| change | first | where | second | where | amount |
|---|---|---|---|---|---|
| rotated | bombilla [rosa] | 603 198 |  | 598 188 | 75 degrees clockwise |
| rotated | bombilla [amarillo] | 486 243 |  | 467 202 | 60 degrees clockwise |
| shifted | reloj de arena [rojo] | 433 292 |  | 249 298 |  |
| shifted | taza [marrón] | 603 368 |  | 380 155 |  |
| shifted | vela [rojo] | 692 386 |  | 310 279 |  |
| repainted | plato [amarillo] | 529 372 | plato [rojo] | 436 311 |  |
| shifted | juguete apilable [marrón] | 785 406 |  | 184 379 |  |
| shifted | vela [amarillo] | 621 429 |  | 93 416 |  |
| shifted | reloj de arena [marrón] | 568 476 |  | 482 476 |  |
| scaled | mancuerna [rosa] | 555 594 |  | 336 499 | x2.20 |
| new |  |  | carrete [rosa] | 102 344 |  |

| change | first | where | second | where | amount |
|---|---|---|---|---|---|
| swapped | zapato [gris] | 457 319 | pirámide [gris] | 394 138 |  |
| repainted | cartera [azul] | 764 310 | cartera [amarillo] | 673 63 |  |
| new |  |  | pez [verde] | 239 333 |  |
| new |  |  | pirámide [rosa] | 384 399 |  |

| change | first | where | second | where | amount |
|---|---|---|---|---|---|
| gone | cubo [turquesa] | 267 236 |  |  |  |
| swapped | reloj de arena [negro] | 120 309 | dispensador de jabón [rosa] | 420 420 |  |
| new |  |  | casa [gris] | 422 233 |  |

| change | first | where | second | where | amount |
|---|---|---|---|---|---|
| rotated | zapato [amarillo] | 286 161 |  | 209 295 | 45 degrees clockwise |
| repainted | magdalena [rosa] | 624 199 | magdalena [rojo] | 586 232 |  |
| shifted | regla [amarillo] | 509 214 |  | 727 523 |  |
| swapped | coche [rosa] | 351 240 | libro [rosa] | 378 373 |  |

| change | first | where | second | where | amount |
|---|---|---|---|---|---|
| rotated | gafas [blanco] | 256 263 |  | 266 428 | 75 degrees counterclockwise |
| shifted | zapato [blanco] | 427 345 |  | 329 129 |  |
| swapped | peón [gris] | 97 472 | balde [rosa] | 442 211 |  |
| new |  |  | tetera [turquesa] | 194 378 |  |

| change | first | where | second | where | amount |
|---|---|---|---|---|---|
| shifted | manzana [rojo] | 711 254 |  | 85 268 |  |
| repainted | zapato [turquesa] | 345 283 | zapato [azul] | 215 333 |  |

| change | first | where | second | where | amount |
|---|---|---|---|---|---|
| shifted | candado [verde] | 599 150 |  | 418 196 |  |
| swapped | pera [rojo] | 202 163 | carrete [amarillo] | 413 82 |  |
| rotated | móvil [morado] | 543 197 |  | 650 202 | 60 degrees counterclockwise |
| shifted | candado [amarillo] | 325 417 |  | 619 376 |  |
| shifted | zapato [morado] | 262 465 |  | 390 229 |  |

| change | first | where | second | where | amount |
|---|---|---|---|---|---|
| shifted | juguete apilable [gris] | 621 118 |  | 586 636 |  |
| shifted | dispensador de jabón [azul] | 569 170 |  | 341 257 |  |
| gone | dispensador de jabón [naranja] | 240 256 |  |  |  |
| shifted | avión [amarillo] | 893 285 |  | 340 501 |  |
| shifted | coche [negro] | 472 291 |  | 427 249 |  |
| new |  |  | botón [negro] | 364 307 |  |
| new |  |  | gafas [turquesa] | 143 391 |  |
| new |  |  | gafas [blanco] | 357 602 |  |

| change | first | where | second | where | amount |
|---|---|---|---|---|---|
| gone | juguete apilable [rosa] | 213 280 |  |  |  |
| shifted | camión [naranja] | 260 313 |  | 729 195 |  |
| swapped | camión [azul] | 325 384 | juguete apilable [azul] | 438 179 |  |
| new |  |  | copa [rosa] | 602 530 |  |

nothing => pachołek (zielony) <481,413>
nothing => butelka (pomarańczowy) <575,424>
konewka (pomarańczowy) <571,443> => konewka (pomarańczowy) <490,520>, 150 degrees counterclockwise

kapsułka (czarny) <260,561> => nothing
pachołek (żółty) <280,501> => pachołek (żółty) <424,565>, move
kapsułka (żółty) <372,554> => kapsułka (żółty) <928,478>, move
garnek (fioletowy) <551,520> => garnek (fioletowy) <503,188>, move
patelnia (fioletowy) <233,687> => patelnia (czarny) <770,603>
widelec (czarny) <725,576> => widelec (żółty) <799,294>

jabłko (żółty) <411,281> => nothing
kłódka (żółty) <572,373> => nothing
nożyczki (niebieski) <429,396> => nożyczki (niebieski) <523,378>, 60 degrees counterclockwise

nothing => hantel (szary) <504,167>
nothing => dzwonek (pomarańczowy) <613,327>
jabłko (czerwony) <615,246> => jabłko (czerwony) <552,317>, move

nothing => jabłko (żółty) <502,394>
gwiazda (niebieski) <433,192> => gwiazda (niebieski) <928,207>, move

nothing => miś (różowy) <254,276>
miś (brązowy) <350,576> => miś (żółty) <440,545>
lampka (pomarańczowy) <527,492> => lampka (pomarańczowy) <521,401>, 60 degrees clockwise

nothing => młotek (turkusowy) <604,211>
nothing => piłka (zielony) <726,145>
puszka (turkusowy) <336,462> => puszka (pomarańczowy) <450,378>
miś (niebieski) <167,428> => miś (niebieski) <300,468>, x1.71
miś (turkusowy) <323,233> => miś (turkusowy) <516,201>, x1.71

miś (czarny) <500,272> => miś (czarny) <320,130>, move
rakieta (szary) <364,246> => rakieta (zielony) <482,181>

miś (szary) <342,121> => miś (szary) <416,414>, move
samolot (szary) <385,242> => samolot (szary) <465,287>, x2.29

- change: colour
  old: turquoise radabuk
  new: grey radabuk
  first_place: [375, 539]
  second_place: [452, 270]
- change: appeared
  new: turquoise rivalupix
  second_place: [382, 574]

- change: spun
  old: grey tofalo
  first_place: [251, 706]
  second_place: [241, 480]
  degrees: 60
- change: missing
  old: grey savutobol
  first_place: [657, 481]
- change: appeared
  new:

──────────

* [What is expected] Retype every line of the listing above exactly as given.

* [Reply to the exercise]
| change | first | where | second | where | amount |
|---|---|---|---|---|---|
| rotated | bombilla [rosa] | 603 198 |  | 598 188 | 75 degrees clockwise |
| rotated | bombilla [amarillo] | 486 243 |  | 467 202 | 60 degrees clockwise |
| shifted | reloj de arena [rojo] | 433 292 |  | 249 298 |  |
| shifted | taza [marrón] | 603 368 |  | 380 155 |  |
| shifted | vela [rojo] | 692 386 |  | 310 279 |  |
| repainted | plato [amarillo] | 529 372 | plato [rojo] | 436 311 |  |
| shifted | juguete apilable [marrón] | 785 406 |  | 184 379 |  |
| shifted | vela [amarillo] | 621 429 |  | 93 416 |  |
| shifted | reloj de arena [marrón] | 568 476 |  | 482 476 |  |
| scaled | mancuerna [rosa] | 555 594 |  | 336 499 | x2.20 |
| new |  |  | carrete [rosa] | 102 344 |  |

| change | first | where | second | where | amount |
|---|---|---|---|---|---|
| swapped | zapato [gris] | 457 319 | pirámide [gris] | 394 138 |  |
| repainted | cartera [azul] | 764 310 | cartera [amarillo] | 673 63 |  |
| new |  |  | pez [verde] | 239 333 |  |
| new |  |  | pirámide [rosa] | 384 399 |  |

| change | first | where | second | where | amount |
|---|---|---|---|---|---|
| gone | cubo [turquesa] | 267 236 |  |  |  |
| swapped | reloj de arena [negro] | 120 309 | dispensador de jabón [rosa] | 420 420 |  |
| new |  |  | casa [gris] | 422 233 |  |

| change | first | where | second | where | amount |
|---|---|---|---|---|---|
| rotated | zapato [amarillo] | 286 161 |  | 209 295 | 45 degrees clockwise |
| repainted | magdalena [rosa] | 624 199 | magdalena [rojo] | 586 232 |  |
| shifted | regla [amarillo] | 509 214 |  | 727 523 |  |
| swapped | coche [rosa] | 351 240 | libro [rosa] | 378 373 |  |

| change | first | where | second | where | amount |
|---|---|---|---|---|---|
| rotated | gafas [blanco] | 256 263 |  | 266 428 | 75 degrees counterclockwise |
| shifted | zapato [blanco] | 427 345 |  | 329 129 |  |
| swapped | peón [gris] | 97 472 | balde [rosa] | 442 211 |  |
| new |  |  | tetera [turquesa] | 194 378 |  |

| change | first | where | second | where | amount |
|---|---|---|---|---|---|
| shifted | manzana [rojo] | 711 254 |  | 85 268 |  |
| repainted | zapato [turquesa] | 345 283 | zapato [azul] | 215 333 |  |

| change | first | where | second | where | amount |
|---|---|---|---|---|---|
| shifted | candado [verde] | 599 150 |  | 418 196 |  |
| swapped | pera [rojo] | 202 163 | carrete [amarillo] | 413 82 |  |
| rotated | móvil [morado] | 543 197 |  | 650 202 | 60 degrees counterclockwise |
| shifted | candado [amarillo] | 325 417 |  | 619 376 |  |
| shifted | zapato [morado] | 262 465 |  | 390 229 |  |

| change | first | where | second | where | amount |
|---|---|---|---|---|---|
| shifted | juguete apilable [gris] | 621 118 |  | 586 636 |  |
| shifted | dispensador de jabón [azul] | 569 170 |  | 341 257 |  |
| gone | dispensador de jabón [naranja] | 240 256 |  |  |  |
| shifted | avión [amarillo] | 893 285 |  | 340 501 |  |
| shifted | coche [negro] | 472 291 |  | 427 249 |  |
| new |  |  | botón [negro] | 364 307 |  |
| new |  |  | gafas [turquesa] | 143 391 |  |
| new |  |  | gafas [blanco] | 357 602 |  |

| change | first | where | second | where | amount |
|---|---|---|---|---|---|
| gone | juguete apilable [rosa] | 213 280 |  |  |  |
| shifted | camión [naranja] | 260 313 |  | 729 195 |  |
| swapped | camión [azul] | 325 384 | juguete apilable [azul] | 438 179 |  |
| new |  |  | copa [rosa] | 602 530 |  |

nothing => pachołek (zielony) <481,413>
nothing => butelka (pomarańczowy) <575,424>
konewka (pomarańczowy) <571,443> => konewka (pomarańczowy) <490,520>, 150 degrees counterclockwise

kapsułka (czarny) <260,561> => nothing
pachołek (żółty) <280,501> => pachołek (żółty) <424,565>, move
kapsułka (żółty) <372,554> => kapsułka (żółty) <928,478>, move
garnek (fioletowy) <551,520> => garnek (fioletowy) <503,188>, move
patelnia (fioletowy) <233,687> => patelnia (czarny) <770,603>
widelec (czarny) <725,576> => widelec (żółty) <799,294>

jabłko (żółty) <411,281> => nothing
kłódka (żółty) <572,373> => nothing
nożyczki (niebieski) <429,396> => nożyczki (niebieski) <523,378>, 60 degrees counterclockwise

nothing => hantel (szary) <504,167>
nothing => dzwonek (pomarańczowy) <613,327>
jabłko (czerwony) <615,246> => jabłko (czerwony) <552,317>, move

nothing => jabłko (żółty) <502,394>
gwiazda (niebieski) <433,192> => gwiazda (niebieski) <928,207>, move

nothing => miś (różowy) <254,276>
miś (brązowy) <350,576> => miś (żółty) <440,545>
lampka (pomarańczowy) <527,492> => lampka (pomarańczowy) <521,401>, 60 degrees clockwise

nothing => młotek (turkusowy) <604,211>
nothing => piłka (zielony) <726,145>
puszka (turkusowy) <336,462> => puszka (pomarańczowy) <450,378>
miś (niebieski) <167,428> => miś (niebieski) <300,468>, x1.71
miś (turkusowy) <323,233> => miś (turkusowy) <516,201>, x1.71

miś (czarny) <500,272> => miś (czarny) <320,130>, move
rakieta (szary) <364,246> => rakieta (zielony) <482,181>

miś (szary) <342,121> => miś (szary) <416,414>, move
samolot (szary) <385,242> => samolot (szary) <465,287>, x2.29

- change: colour
  old: turquoise radabuk
  new: grey radabuk
  first_place: [375, 539]
  second_place: [452, 270]
- change: appeared
  new: turquoise rivalupix
  second_place: [382, 574]

- change: spun
  old: grey tofalo
  first_place: [251, 706]
  second_place: [241, 480]
  degrees: 60
- change: missing
  old: grey savutobol
  first_place: [657, 481]
- change: appeared
  new:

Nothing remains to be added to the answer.